Raw data:

══════

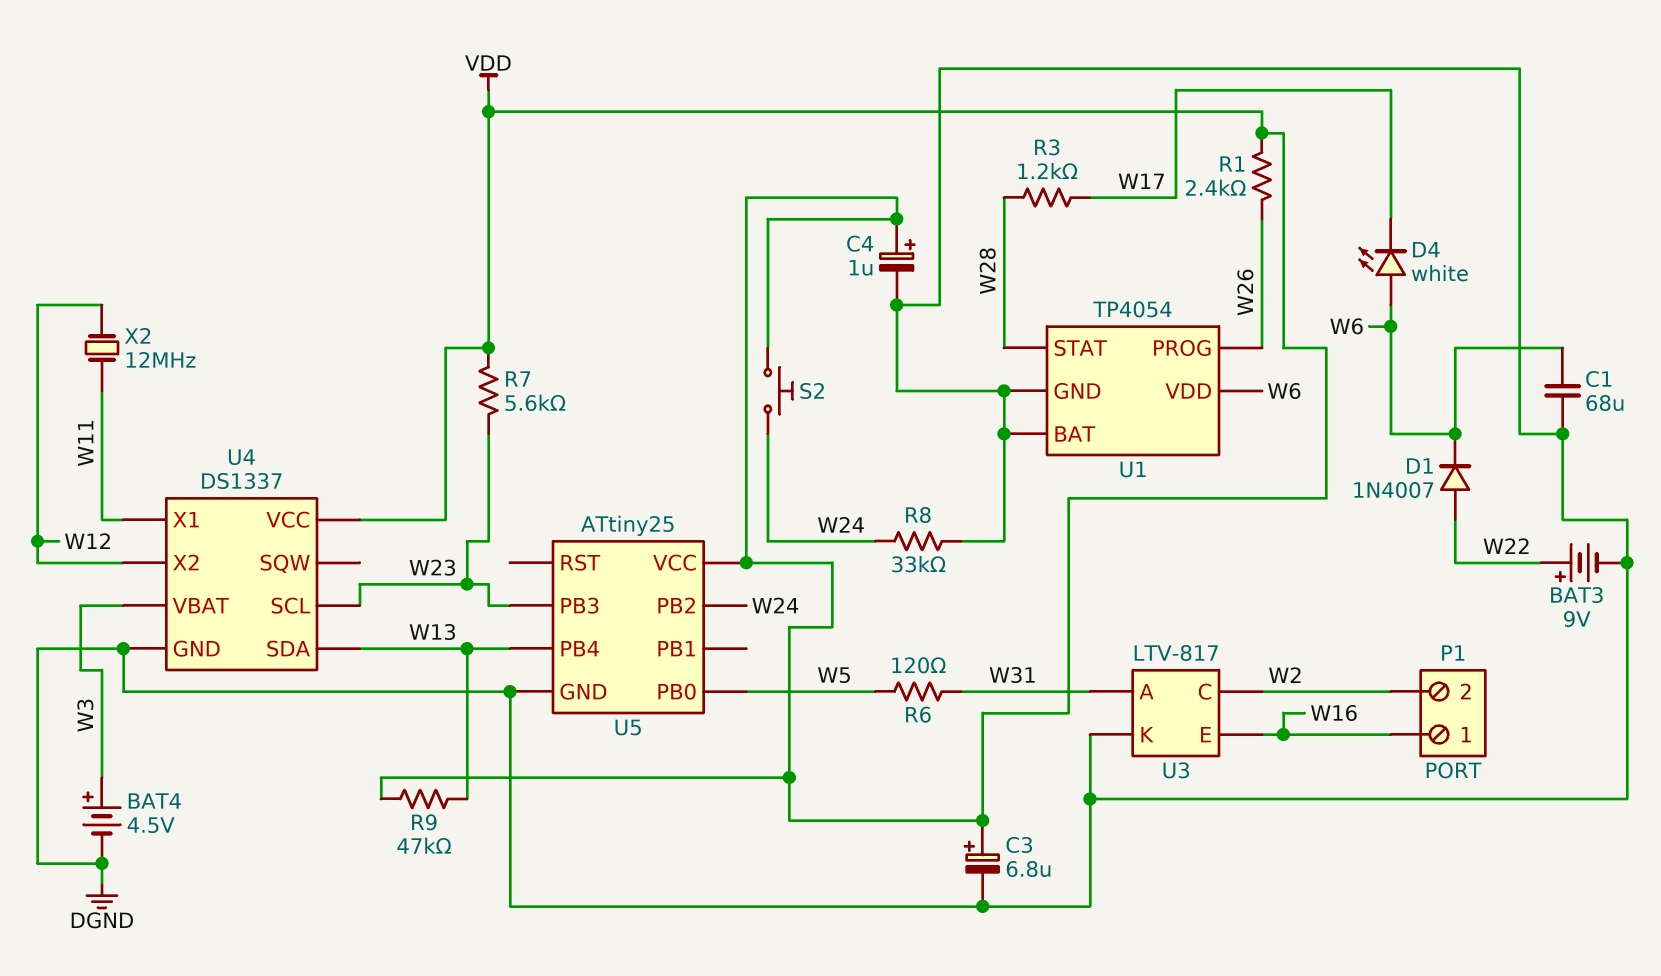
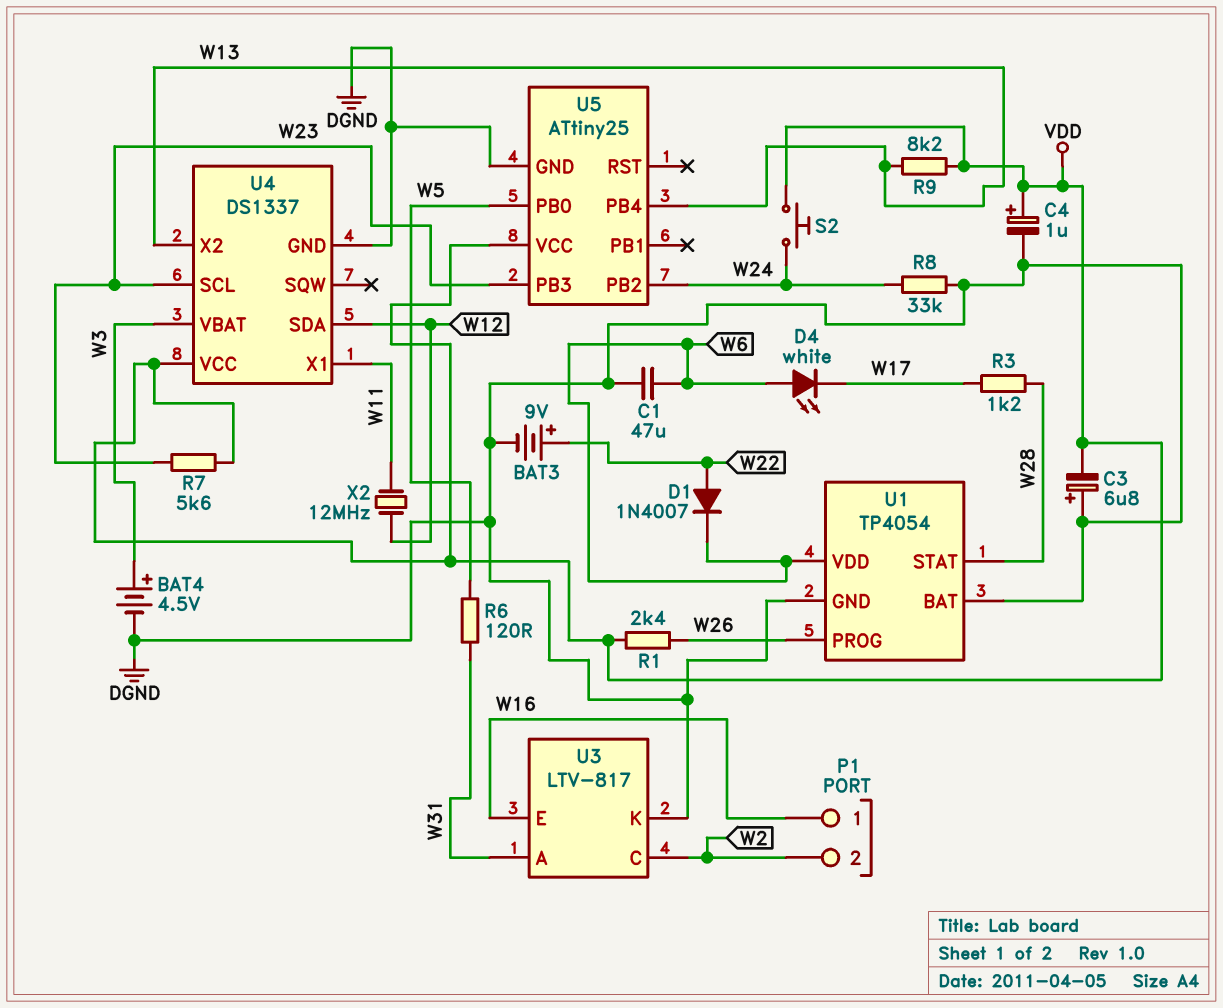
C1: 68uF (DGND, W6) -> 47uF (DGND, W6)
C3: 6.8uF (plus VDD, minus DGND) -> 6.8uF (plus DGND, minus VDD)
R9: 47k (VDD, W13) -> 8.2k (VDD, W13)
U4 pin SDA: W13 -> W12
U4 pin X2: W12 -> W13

══════

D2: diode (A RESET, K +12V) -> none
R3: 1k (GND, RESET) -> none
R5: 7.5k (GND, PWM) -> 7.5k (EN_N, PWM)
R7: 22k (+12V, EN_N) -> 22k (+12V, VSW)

══════

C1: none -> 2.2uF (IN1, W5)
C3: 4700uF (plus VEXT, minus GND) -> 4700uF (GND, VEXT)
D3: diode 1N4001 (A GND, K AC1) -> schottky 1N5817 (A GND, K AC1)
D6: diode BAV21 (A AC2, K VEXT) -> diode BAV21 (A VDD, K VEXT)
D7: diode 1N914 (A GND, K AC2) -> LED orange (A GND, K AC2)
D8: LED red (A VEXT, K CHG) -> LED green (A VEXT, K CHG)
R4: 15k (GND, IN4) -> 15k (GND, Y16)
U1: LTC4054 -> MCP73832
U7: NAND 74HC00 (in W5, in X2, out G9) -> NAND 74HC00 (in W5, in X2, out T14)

══════

Your objective:
From the data above, output exactly the lines between the one containing "D2: diode (A RESET, K +12V) -> none" and the one containing "R7: 22k (+12V, EN_N) -> 22k (+12V, VSW)", counting both of them.

Completed exercise:
D2: diode (A RESET, K +12V) -> none
R3: 1k (GND, RESET) -> none
R5: 7.5k (GND, PWM) -> 7.5k (EN_N, PWM)
R7: 22k (+12V, EN_N) -> 22k (+12V, VSW)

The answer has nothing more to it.